▶ _Short exercise_
Search the data below for the word "regions" and copy each line that holds it.

-- Start of Given information --

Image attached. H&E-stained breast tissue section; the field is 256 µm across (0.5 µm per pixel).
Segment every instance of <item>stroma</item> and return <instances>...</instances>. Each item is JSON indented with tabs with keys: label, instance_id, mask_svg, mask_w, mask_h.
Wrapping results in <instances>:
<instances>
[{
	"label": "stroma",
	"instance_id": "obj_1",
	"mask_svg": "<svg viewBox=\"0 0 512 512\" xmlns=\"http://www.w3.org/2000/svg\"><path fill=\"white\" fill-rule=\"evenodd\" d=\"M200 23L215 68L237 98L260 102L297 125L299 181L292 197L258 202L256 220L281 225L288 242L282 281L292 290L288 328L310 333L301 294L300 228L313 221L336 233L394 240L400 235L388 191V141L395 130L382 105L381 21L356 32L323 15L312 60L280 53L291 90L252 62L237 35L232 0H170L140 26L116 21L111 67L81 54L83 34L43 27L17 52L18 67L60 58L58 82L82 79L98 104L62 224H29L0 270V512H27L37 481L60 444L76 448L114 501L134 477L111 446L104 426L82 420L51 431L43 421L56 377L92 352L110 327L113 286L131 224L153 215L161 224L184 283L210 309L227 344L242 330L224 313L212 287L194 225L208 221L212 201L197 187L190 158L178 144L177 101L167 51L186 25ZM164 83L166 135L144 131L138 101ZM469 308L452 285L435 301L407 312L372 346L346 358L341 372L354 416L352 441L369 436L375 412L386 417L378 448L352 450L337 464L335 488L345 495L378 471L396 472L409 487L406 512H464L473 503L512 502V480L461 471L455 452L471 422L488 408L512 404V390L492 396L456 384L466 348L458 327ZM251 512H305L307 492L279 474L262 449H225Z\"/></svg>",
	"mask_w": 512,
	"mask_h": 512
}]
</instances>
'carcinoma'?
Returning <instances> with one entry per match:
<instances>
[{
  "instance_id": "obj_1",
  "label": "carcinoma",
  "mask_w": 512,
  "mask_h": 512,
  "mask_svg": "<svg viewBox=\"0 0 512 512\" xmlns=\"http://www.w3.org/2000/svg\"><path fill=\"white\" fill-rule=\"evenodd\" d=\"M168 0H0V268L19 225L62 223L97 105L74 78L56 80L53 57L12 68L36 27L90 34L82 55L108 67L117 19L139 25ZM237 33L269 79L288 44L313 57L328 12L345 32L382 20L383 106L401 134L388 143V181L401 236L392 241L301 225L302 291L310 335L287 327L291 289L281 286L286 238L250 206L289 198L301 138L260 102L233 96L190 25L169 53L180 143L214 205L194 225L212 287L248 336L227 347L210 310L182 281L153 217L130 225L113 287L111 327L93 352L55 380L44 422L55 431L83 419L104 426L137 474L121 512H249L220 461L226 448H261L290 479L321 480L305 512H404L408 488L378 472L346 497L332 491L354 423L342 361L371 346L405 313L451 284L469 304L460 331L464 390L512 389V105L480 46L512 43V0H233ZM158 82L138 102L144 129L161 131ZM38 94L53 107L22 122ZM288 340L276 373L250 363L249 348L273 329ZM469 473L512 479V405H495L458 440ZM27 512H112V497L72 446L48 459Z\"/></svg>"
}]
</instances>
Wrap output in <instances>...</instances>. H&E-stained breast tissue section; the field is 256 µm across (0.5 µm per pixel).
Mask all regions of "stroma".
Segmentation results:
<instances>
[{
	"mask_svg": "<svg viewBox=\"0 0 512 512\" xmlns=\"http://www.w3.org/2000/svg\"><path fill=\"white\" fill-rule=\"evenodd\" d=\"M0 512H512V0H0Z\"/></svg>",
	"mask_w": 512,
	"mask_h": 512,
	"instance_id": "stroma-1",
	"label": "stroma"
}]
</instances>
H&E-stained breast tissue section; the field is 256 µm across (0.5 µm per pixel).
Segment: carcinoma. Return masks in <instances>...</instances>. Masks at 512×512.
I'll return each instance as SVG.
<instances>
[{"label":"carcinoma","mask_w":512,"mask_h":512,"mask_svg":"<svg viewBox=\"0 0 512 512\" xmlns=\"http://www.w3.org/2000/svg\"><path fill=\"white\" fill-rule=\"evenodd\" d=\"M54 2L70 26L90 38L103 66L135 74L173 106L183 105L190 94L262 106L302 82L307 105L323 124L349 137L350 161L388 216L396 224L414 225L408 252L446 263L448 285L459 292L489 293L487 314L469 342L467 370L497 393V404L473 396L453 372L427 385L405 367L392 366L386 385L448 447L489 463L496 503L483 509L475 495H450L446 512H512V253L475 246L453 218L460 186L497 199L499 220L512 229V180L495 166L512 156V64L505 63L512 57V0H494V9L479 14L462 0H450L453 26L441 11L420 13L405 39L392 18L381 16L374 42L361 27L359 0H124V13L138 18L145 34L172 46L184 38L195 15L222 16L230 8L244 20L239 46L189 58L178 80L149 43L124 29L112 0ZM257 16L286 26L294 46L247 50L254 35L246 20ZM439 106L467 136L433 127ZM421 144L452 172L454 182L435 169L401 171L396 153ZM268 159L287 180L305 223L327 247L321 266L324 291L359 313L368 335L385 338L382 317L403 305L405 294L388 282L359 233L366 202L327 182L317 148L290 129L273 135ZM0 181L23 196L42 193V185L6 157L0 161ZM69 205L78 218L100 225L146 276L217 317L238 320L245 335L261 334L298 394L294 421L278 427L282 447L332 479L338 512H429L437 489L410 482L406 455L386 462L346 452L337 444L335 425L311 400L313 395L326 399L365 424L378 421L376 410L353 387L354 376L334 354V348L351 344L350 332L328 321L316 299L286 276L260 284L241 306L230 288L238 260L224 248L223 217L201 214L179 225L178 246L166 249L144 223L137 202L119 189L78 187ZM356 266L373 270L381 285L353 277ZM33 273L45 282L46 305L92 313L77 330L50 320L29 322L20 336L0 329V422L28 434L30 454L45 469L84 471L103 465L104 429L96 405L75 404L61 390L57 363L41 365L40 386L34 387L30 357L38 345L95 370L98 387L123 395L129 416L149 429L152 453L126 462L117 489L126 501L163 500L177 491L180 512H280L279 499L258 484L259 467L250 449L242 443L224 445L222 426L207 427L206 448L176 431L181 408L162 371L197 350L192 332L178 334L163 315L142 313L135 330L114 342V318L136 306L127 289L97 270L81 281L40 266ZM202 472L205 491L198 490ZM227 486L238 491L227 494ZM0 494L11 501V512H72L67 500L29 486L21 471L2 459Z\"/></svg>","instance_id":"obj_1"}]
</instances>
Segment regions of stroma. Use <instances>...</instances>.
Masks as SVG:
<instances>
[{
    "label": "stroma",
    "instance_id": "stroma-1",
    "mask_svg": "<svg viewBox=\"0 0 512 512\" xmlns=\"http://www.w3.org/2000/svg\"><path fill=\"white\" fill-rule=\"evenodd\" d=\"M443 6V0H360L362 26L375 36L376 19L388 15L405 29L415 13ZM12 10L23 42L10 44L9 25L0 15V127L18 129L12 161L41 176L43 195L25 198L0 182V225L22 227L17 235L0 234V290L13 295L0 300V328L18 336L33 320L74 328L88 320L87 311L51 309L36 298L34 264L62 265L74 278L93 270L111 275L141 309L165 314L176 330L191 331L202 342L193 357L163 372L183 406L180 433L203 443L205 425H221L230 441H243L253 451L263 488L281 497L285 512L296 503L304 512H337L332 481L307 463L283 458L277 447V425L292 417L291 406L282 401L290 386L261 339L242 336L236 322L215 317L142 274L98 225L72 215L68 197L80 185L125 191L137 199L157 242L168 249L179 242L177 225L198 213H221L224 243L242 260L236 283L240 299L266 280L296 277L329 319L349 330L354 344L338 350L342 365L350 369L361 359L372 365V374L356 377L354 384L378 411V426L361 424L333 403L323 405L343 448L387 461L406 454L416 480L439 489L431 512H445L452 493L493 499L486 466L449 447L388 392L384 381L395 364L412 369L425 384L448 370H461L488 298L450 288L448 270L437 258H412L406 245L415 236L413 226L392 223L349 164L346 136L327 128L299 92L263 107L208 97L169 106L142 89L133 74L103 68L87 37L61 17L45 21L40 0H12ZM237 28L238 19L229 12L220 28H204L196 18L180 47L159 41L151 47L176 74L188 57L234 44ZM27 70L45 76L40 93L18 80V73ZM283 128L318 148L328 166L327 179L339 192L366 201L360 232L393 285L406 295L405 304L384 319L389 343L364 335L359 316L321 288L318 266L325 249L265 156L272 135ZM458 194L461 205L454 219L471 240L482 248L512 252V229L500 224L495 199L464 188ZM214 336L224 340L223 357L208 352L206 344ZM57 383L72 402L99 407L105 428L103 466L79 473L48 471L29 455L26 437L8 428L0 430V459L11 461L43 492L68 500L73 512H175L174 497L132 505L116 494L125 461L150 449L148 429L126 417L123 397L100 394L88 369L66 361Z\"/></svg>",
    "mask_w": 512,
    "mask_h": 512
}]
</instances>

-- End of Given information --

▶ _Solution for this exercise_
Mask all regions of "stroma".
Segment regions of stroma. Use <instances>...</instances>.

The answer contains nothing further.